REQUIREMENT> Character for character, write out the data below.

[[ WORKING DATA open ]]

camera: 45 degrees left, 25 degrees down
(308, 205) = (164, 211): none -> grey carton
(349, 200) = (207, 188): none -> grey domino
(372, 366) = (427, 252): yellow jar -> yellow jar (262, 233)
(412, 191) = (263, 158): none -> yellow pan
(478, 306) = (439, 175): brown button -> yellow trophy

[[ WORKING DATA closed ]]

EXERCISE RESPONSE>
camera: 45 degrees left, 25 degrees down
(308, 205) = (164, 211): none -> grey carton
(349, 200) = (207, 188): none -> grey domino
(372, 366) = (427, 252): yellow jar -> yellow jar (262, 233)
(412, 191) = (263, 158): none -> yellow pan
(478, 306) = (439, 175): brown button -> yellow trophy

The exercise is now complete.